Task to carry out –
Starting at the top line, print the entries below exactly as they are and skip every picture.

Data section –
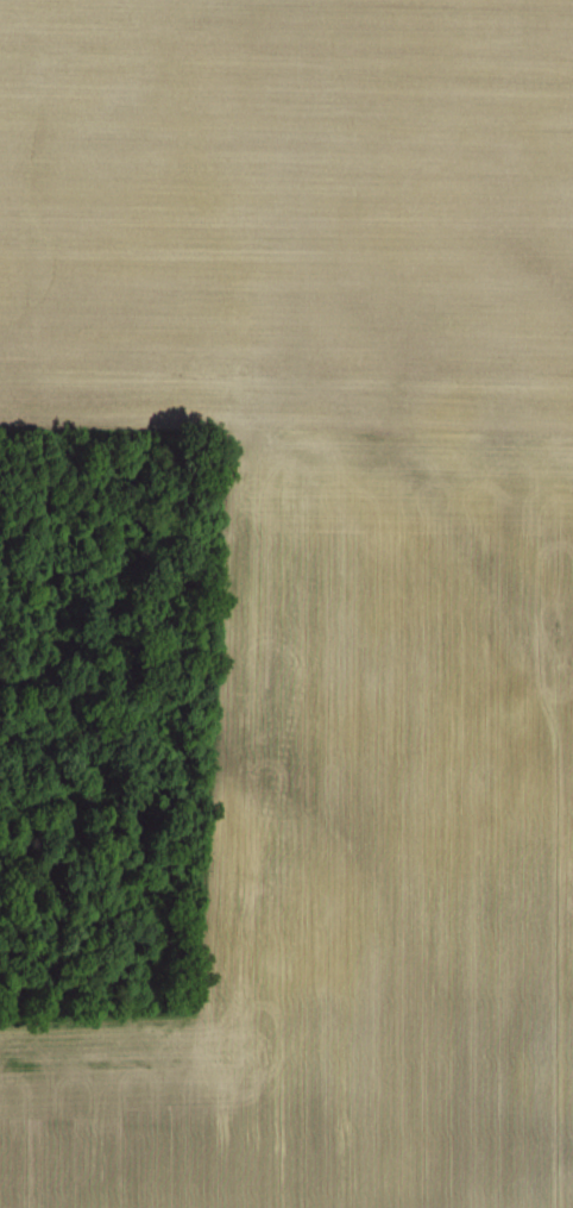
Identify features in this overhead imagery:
crop: (286, 604)

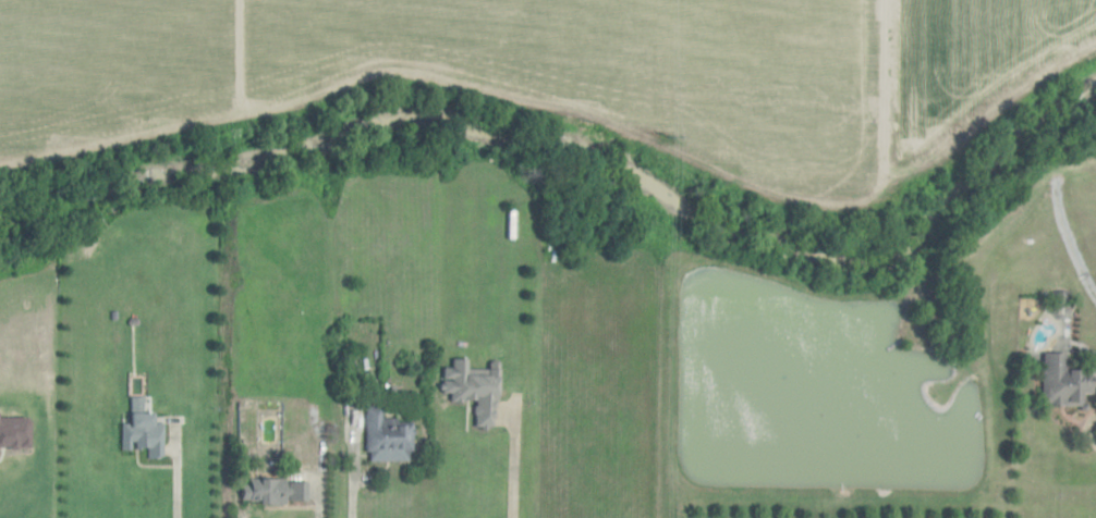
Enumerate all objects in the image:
building: (1065, 381)
building: (474, 389)
building: (144, 434)
building: (387, 437)
road: (446, 464)
road: (348, 467)
road: (318, 470)
road: (175, 475)
building: (275, 490)

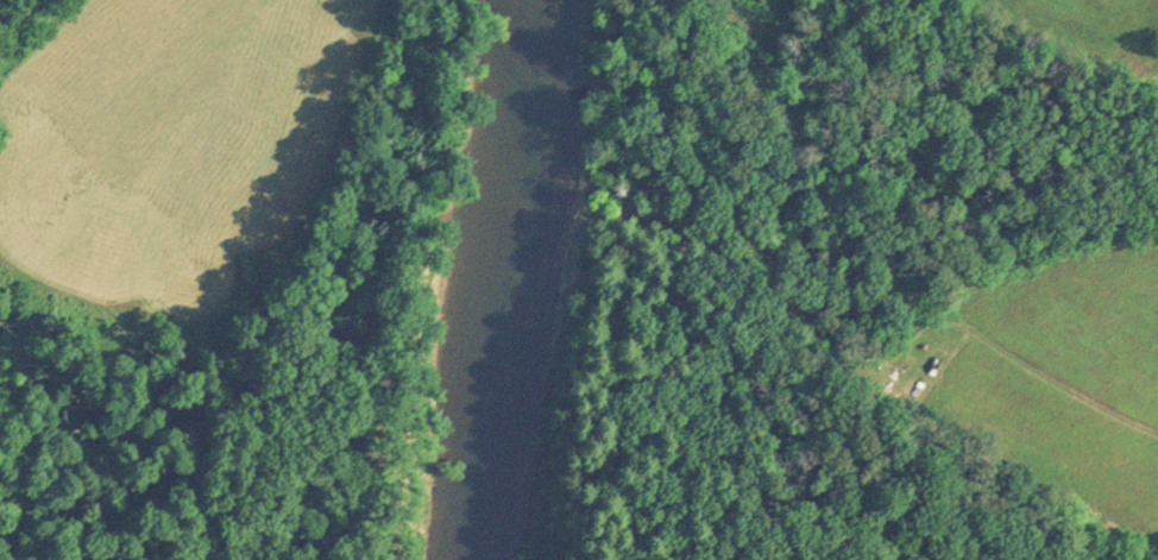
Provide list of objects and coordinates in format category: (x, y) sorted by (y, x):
crop: (1086, 32)
river: (499, 279)
road: (955, 334)
crop: (1053, 381)

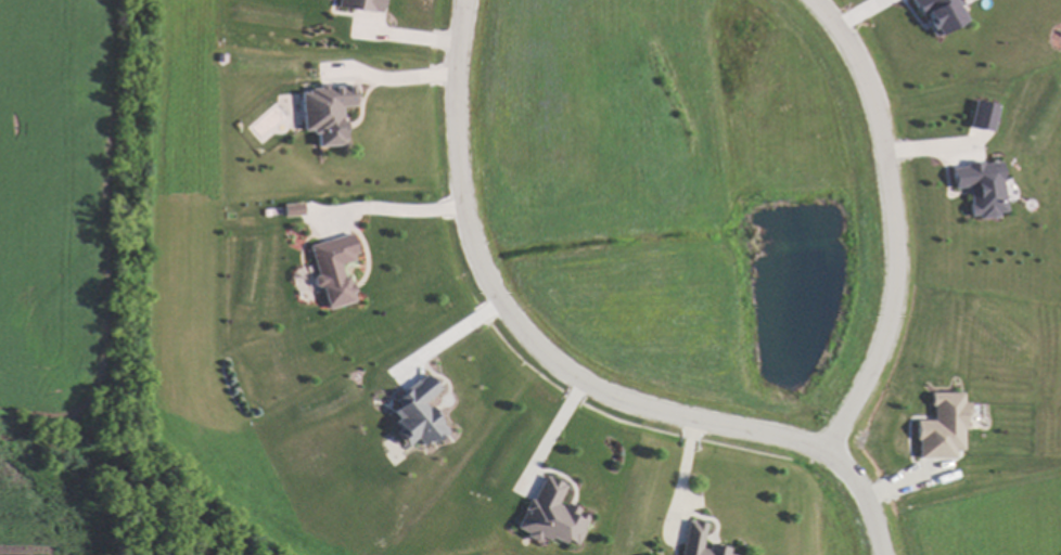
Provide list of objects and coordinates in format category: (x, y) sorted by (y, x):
building: (359, 4)
building: (938, 13)
road: (395, 79)
building: (323, 111)
building: (982, 113)
building: (980, 186)
road: (388, 203)
building: (290, 208)
road: (895, 224)
crop: (49, 261)
building: (330, 267)
road: (517, 325)
road: (449, 331)
building: (415, 412)
building: (940, 426)
road: (548, 434)
road: (680, 476)
road: (865, 497)
building: (547, 514)
building: (696, 541)

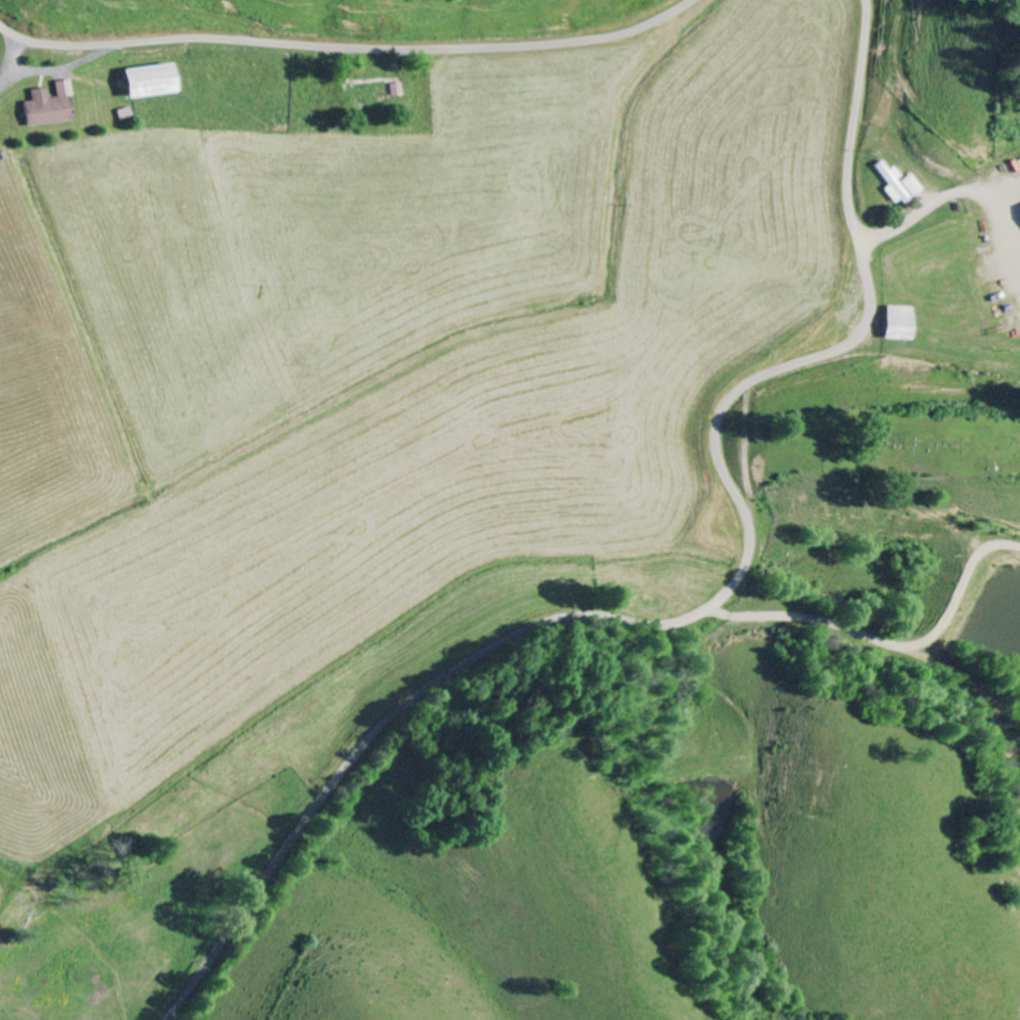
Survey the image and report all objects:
road: (348, 46)
building: (152, 82)
building: (396, 90)
building: (52, 107)
building: (895, 184)
building: (915, 186)
building: (901, 324)
park: (924, 439)
road: (707, 609)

Solution to this exercise –
Identify features in this overhead imagery:
crop: (286, 604)

Enumerate all objects in the image:
building: (1065, 381)
building: (474, 389)
building: (144, 434)
building: (387, 437)
road: (446, 464)
road: (348, 467)
road: (318, 470)
road: (175, 475)
building: (275, 490)

Provide list of objects and coordinates in format category: (x, y) sorted by (y, x):
crop: (1086, 32)
river: (499, 279)
road: (955, 334)
crop: (1053, 381)

Provide list of objects and coordinates in format category: (x, y) sorted by (y, x):
building: (359, 4)
building: (938, 13)
road: (395, 79)
building: (323, 111)
building: (982, 113)
building: (980, 186)
road: (388, 203)
building: (290, 208)
road: (895, 224)
crop: (49, 261)
building: (330, 267)
road: (517, 325)
road: (449, 331)
building: (415, 412)
building: (940, 426)
road: (548, 434)
road: (680, 476)
road: (865, 497)
building: (547, 514)
building: (696, 541)

Survey the image and report all objects:
road: (348, 46)
building: (152, 82)
building: (396, 90)
building: (52, 107)
building: (895, 184)
building: (915, 186)
building: (901, 324)
park: (924, 439)
road: (707, 609)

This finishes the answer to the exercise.